Dataset items
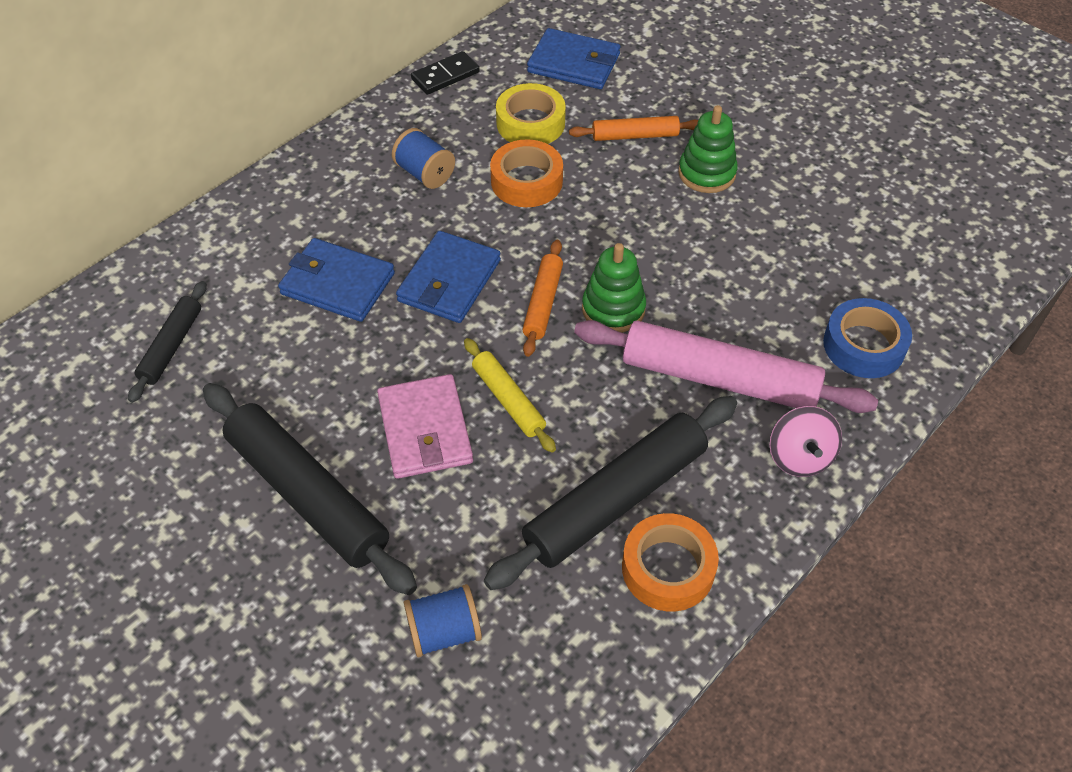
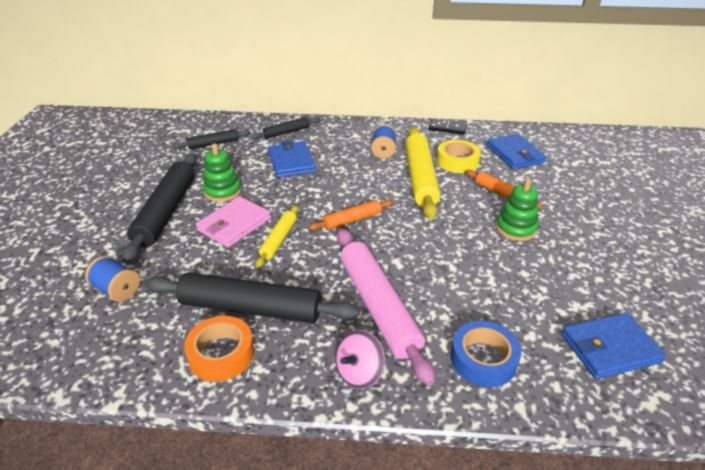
camera: 50 degrees right, 15 degrees down
(246, 241) = (287, 132): none -> black rolling pin
(449, 281) = (330, 188): blue wallet -> blue wallet (609, 348)
(526, 181) = (420, 178): orange tape -> yellow rolling pin
(613, 309) = (377, 243): green stacking toy -> green stacking toy (222, 191)

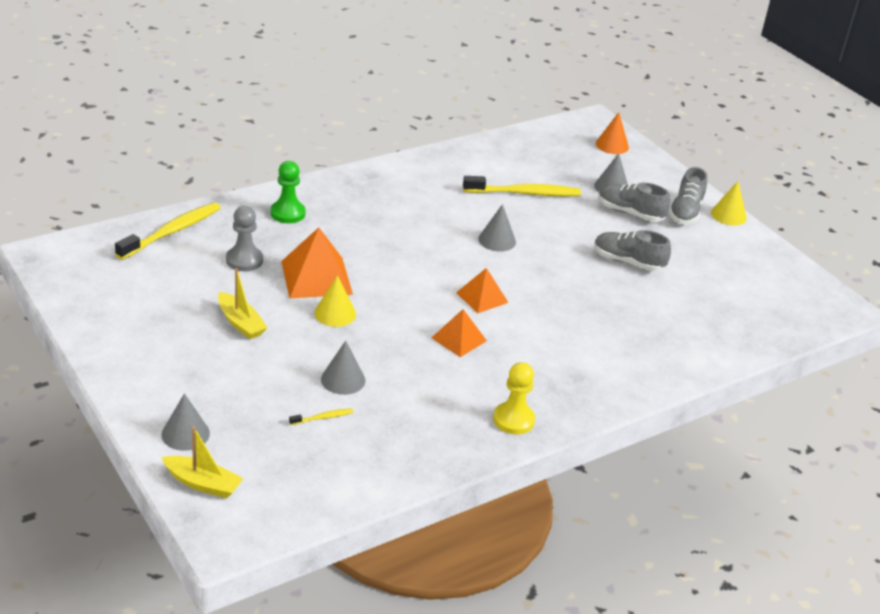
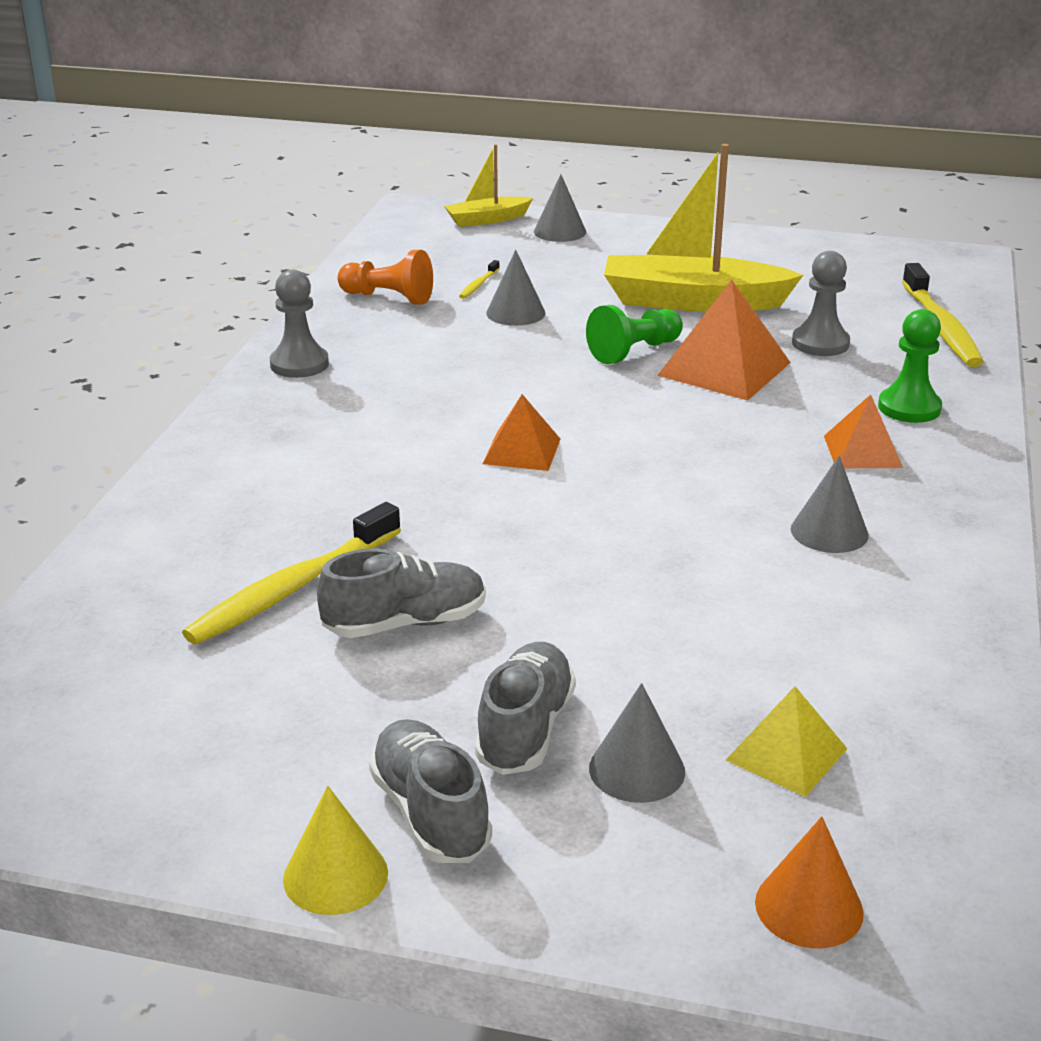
camera: 140 degrees right, 5 degrees down
(240, 323) = (692, 302): yellow boat -> yellow boat, size x1.89
(335, 313) = (634, 351): yellow cone -> green pawn
(390, 444) = (388, 297): none -> orange pawn
(459, 339) = (470, 397): orange pyramid -> orange pyramid (862, 451)
(497, 240) = (634, 533): grey cone -> grey cone (829, 531)
(513, 420) = (299, 364): yellow pawn -> grey pawn
(524, 193) = (739, 641): yellow toothbrush -> yellow toothbrush (292, 588)
(563, 167) = (786, 754): none -> yellow pyramid
(630, 213) = (525, 729): grey shoe -> grey shoe turned 60 degrees counterclockwise

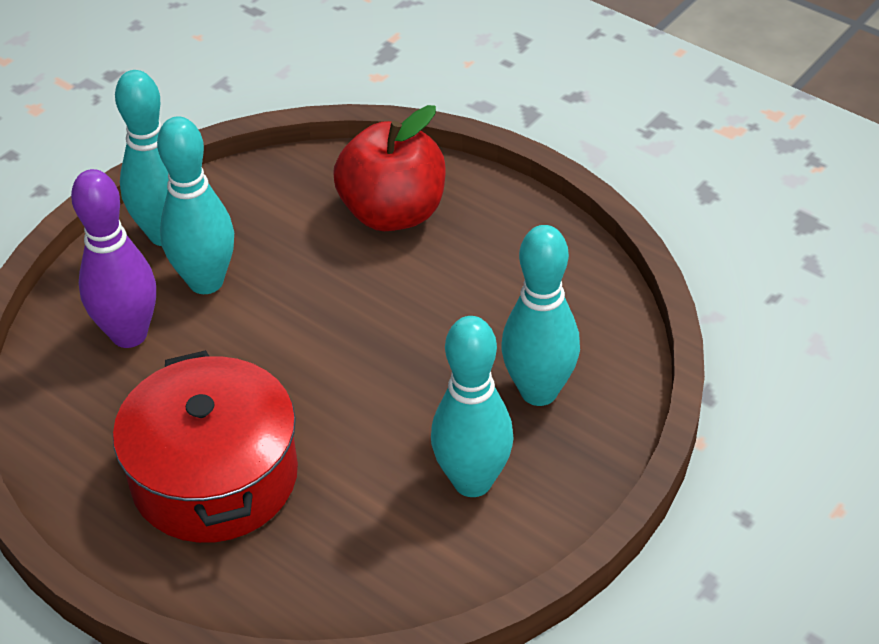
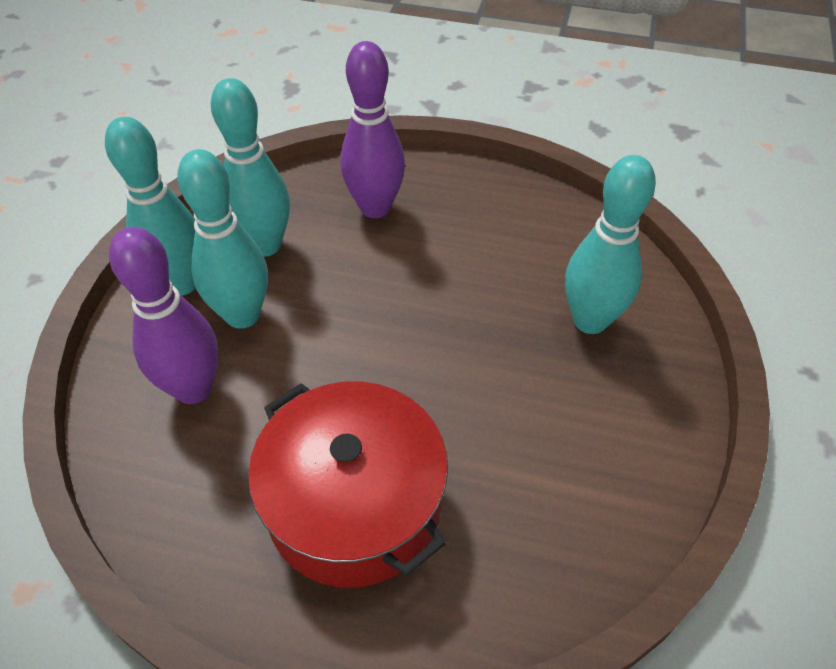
camera: 25 degrees left, 5 degrees up
(393, 213) = (375, 208): red apple -> purple bowling pin
(472, 481) = (590, 421): turquoise bowling pin -> turquoise bowling pin (265, 245)

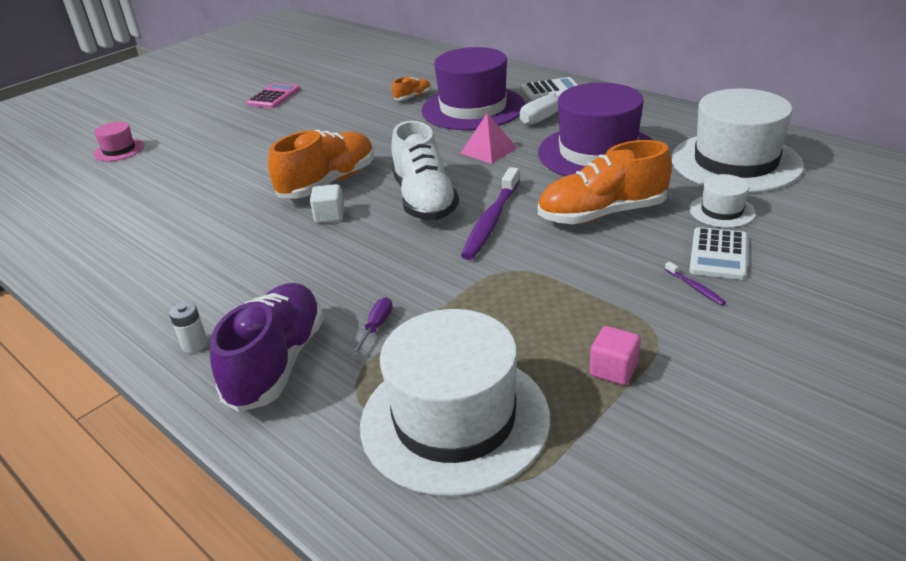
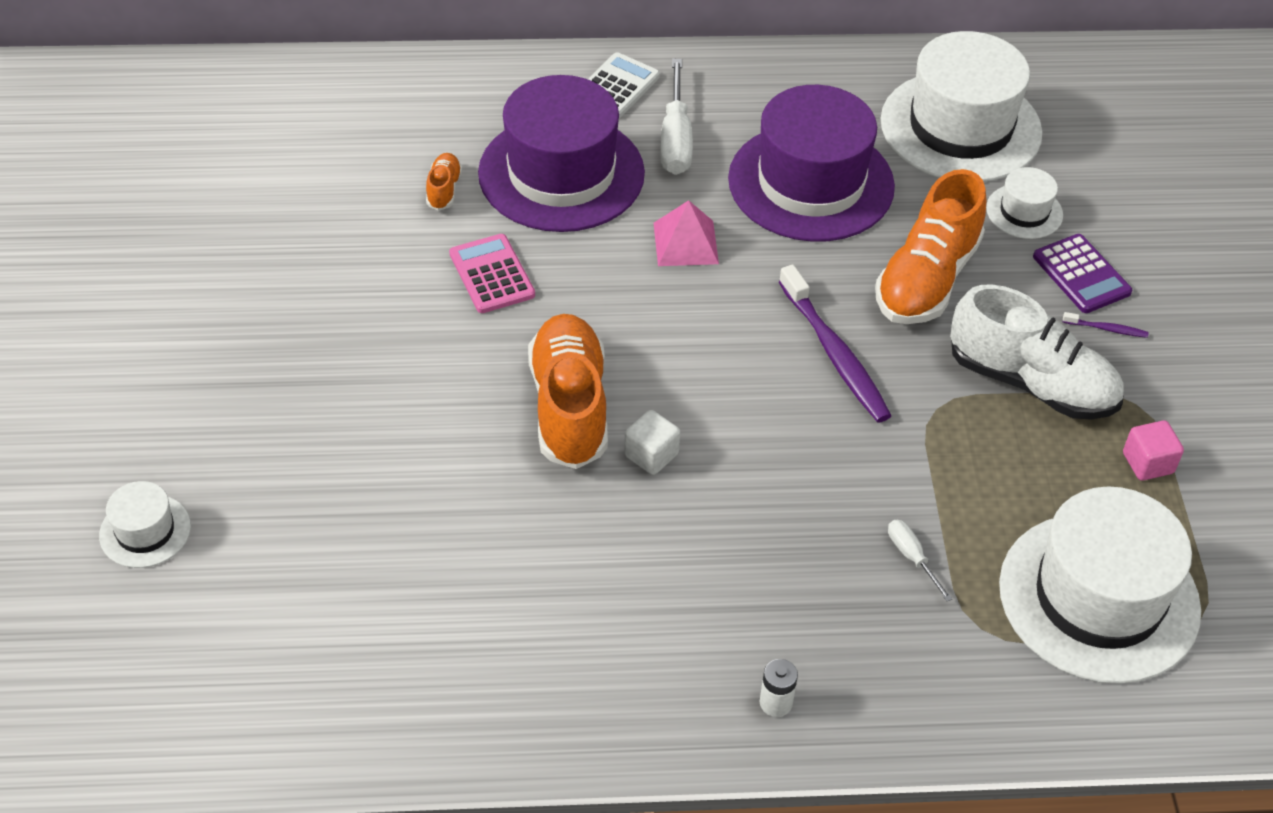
camera: 50 degrees left, 15 degrees up
(119, 150) = (145, 531): pink hat -> white hat
(273, 97) = (217, 293): pink calculator -> pink calculator (491, 274)
(277, 363) = (884, 660): purple shoe -> none
(376, 327) = (911, 557): purple screwdriver -> white screwdriver
(424, 200) = (723, 365): white shoe -> white shoe (1031, 383)
(718, 254) = (1081, 274): white calculator -> purple calculator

_Your instructions_. The records above are to be restated word for word, with every picture left out.

_Output of the exercise_.
camera: 50 degrees right, 15 degrees down
(246, 241) = (287, 132): none -> black rolling pin
(449, 281) = (330, 188): blue wallet -> blue wallet (609, 348)
(526, 181) = (420, 178): orange tape -> yellow rolling pin
(613, 309) = (377, 243): green stacking toy -> green stacking toy (222, 191)

camera: 140 degrees right, 5 degrees down
(240, 323) = (692, 302): yellow boat -> yellow boat, size x1.89
(335, 313) = (634, 351): yellow cone -> green pawn
(390, 444) = (388, 297): none -> orange pawn
(459, 339) = (470, 397): orange pyramid -> orange pyramid (862, 451)
(497, 240) = (634, 533): grey cone -> grey cone (829, 531)
(513, 420) = (299, 364): yellow pawn -> grey pawn
(524, 193) = (739, 641): yellow toothbrush -> yellow toothbrush (292, 588)
(563, 167) = (786, 754): none -> yellow pyramid
(630, 213) = (525, 729): grey shoe -> grey shoe turned 60 degrees counterclockwise

camera: 25 degrees left, 5 degrees up
(393, 213) = (375, 208): red apple -> purple bowling pin
(472, 481) = (590, 421): turquoise bowling pin -> turquoise bowling pin (265, 245)

camera: 50 degrees left, 15 degrees up
(119, 150) = (145, 531): pink hat -> white hat
(273, 97) = (217, 293): pink calculator -> pink calculator (491, 274)
(277, 363) = (884, 660): purple shoe -> none
(376, 327) = (911, 557): purple screwdriver -> white screwdriver
(424, 200) = (723, 365): white shoe -> white shoe (1031, 383)
(718, 254) = (1081, 274): white calculator -> purple calculator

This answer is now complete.